The answer must consist of every line from the entries that holds the word "board".
(GIVEN DATA Opens)
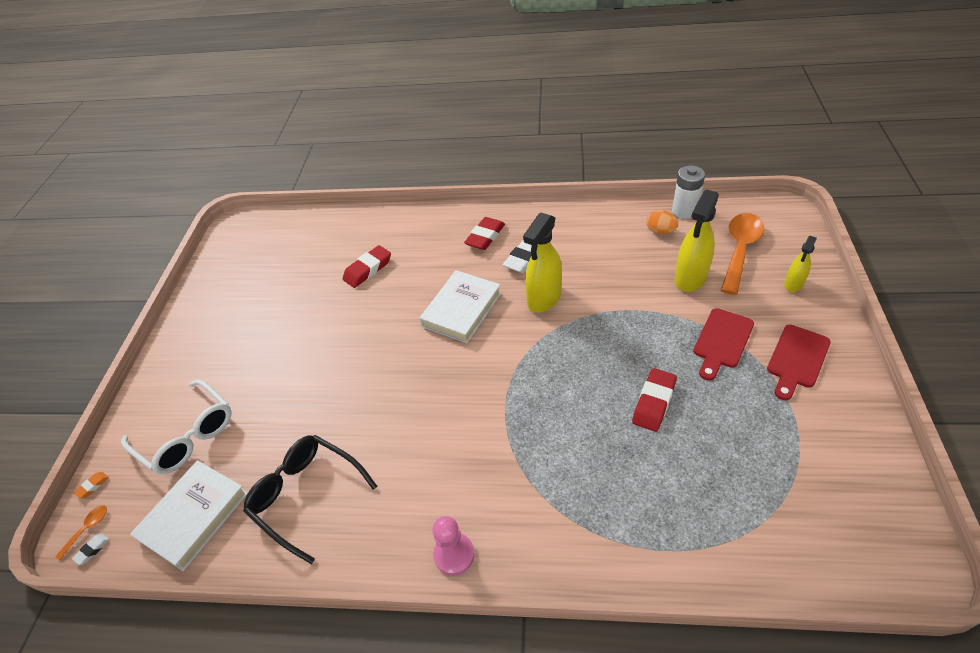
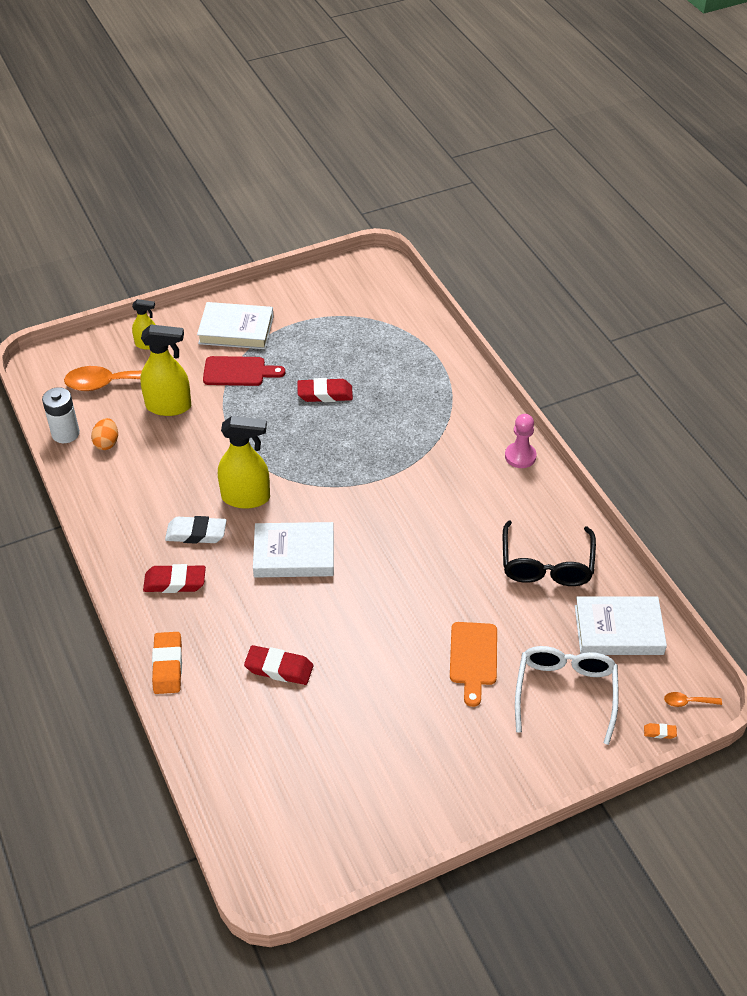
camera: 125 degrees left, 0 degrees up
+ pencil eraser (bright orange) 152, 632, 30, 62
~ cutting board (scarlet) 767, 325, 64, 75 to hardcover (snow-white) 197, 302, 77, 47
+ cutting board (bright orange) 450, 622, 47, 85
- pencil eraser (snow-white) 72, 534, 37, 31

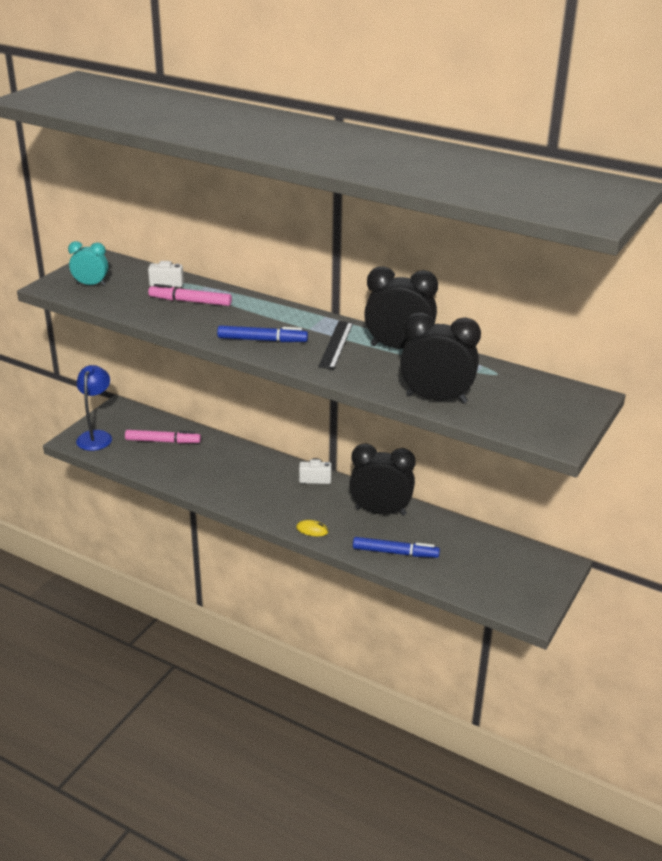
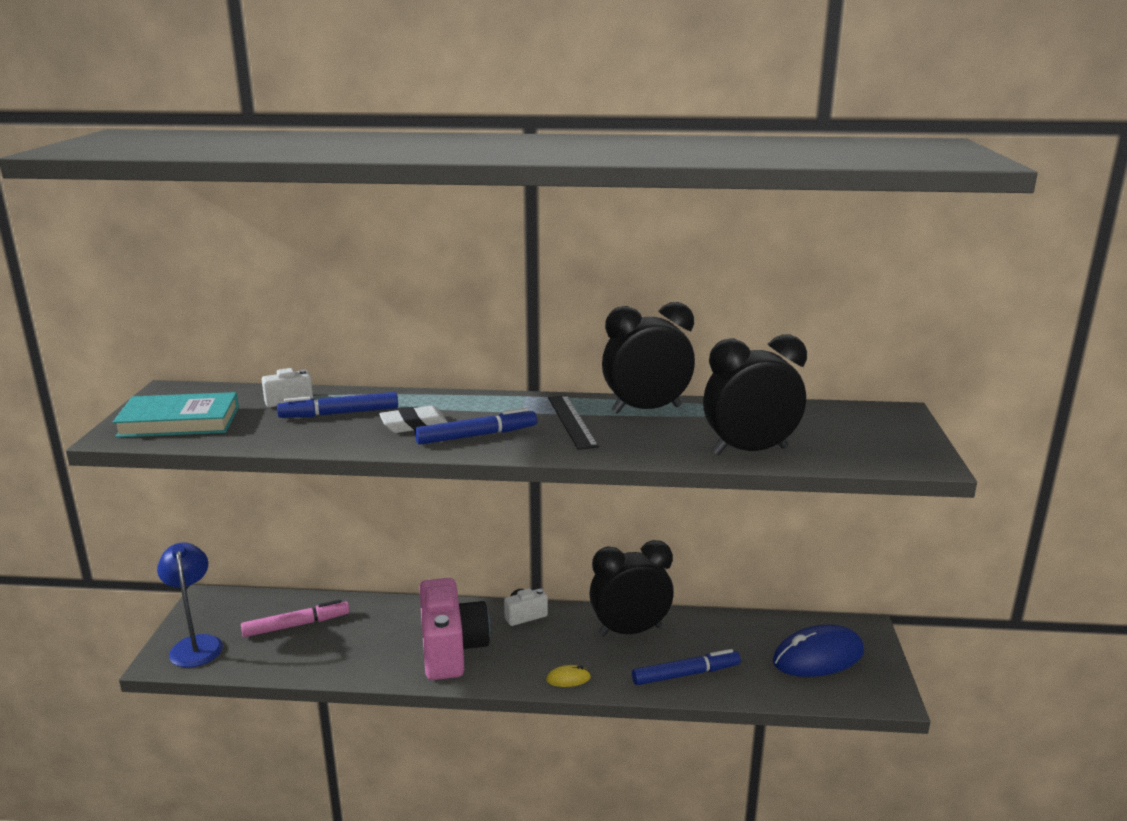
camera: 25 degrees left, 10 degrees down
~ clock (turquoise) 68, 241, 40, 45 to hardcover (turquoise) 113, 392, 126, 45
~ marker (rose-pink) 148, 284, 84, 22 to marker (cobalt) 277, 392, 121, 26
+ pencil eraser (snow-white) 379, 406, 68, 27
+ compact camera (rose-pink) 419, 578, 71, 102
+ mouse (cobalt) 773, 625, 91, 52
(GIVEN DATA Closes)
(GIVEN DATA Opens)
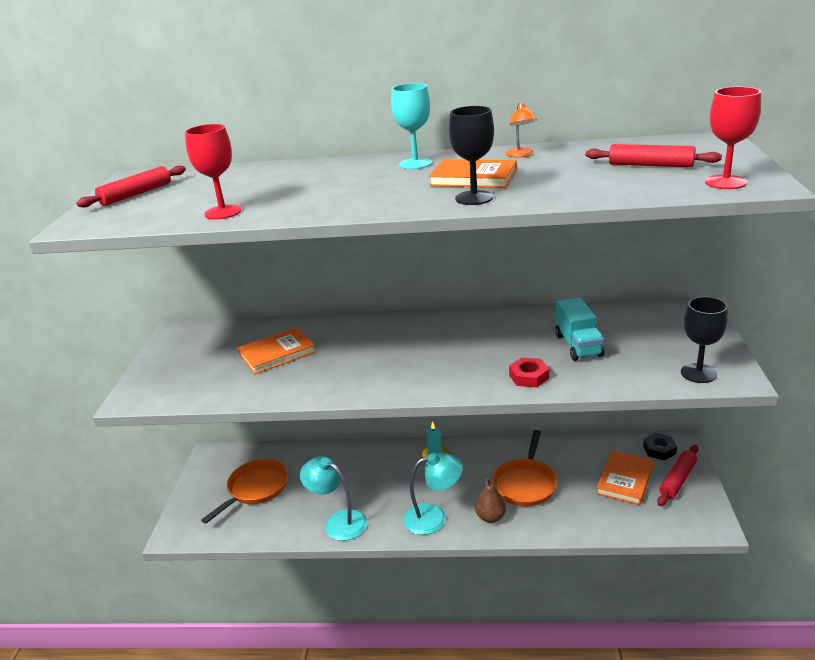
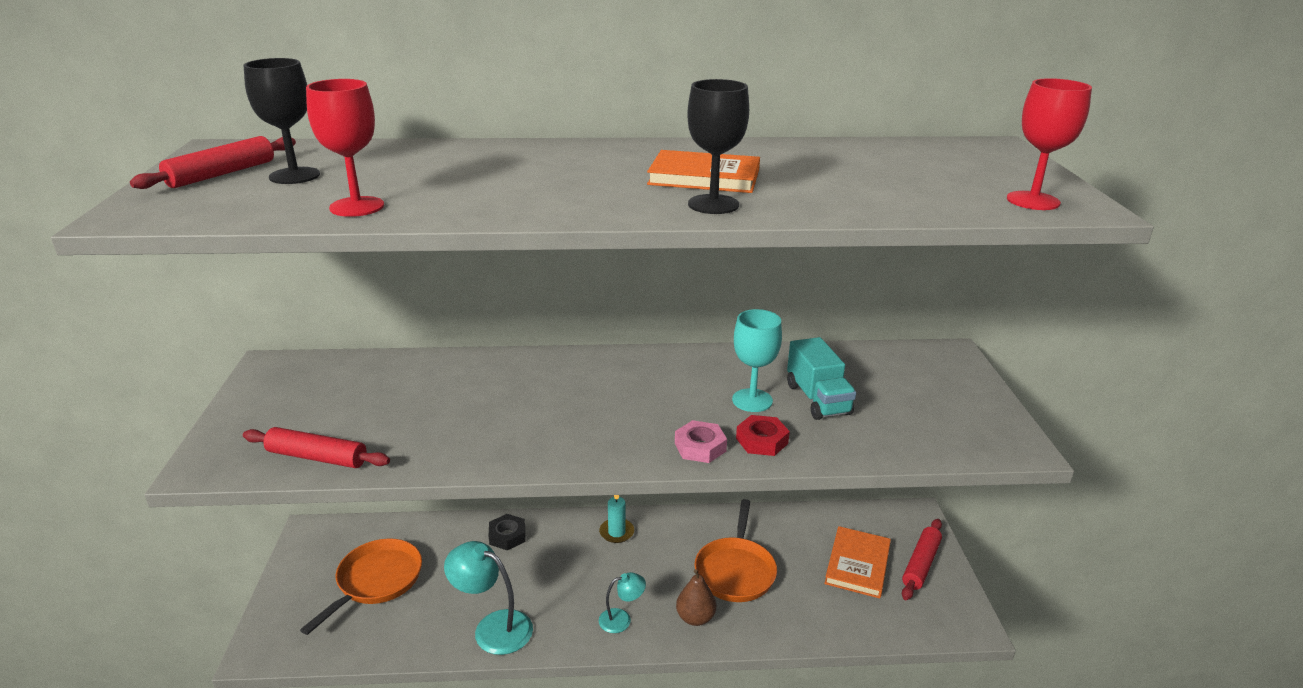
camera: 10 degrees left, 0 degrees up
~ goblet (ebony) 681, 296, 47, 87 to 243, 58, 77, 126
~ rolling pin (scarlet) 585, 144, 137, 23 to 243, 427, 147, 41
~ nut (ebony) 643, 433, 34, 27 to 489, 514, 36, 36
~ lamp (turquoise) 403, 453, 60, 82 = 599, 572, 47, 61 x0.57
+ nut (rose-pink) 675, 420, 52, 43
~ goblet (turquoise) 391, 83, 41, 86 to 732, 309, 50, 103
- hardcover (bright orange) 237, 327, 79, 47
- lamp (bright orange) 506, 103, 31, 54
(GIVEN DATA Closes)
- **RESULT BELOW**
~ cutting board (scarlet) 767, 325, 64, 75 to hardcover (snow-white) 197, 302, 77, 47
+ cutting board (bright orange) 450, 622, 47, 85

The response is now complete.